Give as output the line that contains "camera: 30 degrees right, 20 degrees up", followed by every remaining line of the entries, unchanged and with nothing added.
• • • • • • •
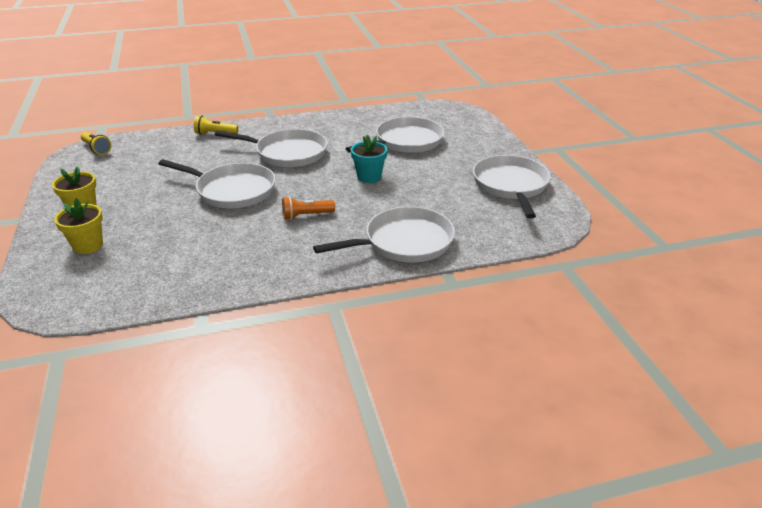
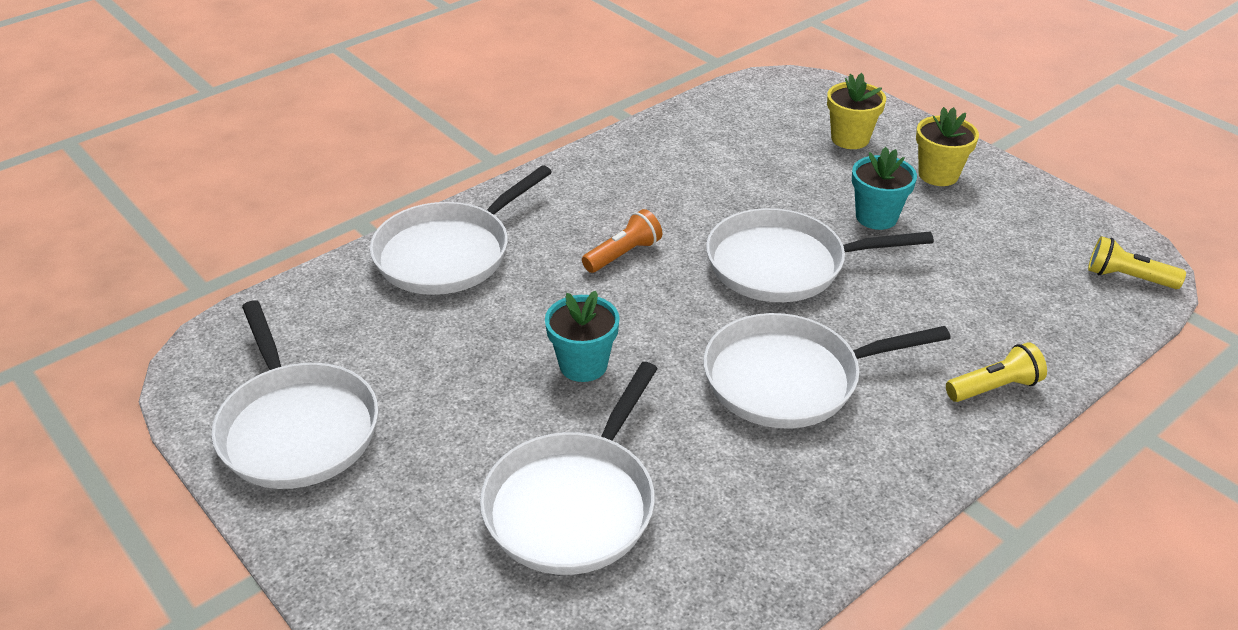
camera: 155 degrees right, 5 degrees up
none -> turquoise flower pot [852,147,917,230]

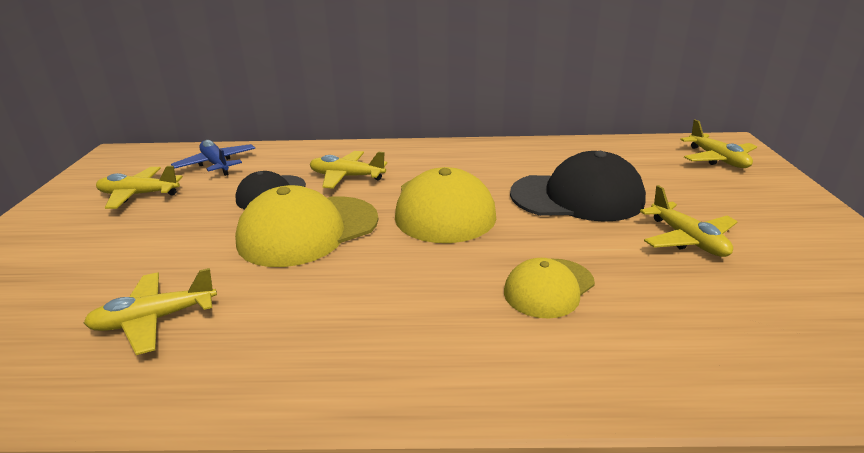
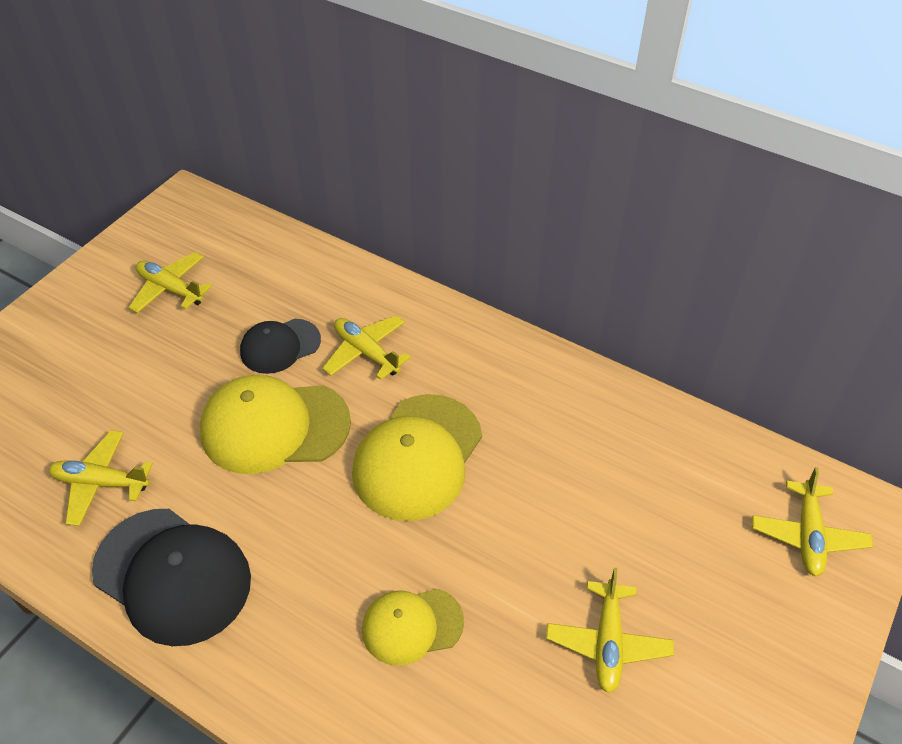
camera: 30 degrees right, 20 degrees up
blue plane [171,140,255,176] -> none
black cap [510,151,646,222] -> black cap moved to [92,509,251,646]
• • • • • • •
• _Solved problem_:
camera: 30 degrees right, 20 degrees up
blue plane [171,140,255,176] -> none
black cap [510,151,646,222] -> black cap moved to [92,509,251,646]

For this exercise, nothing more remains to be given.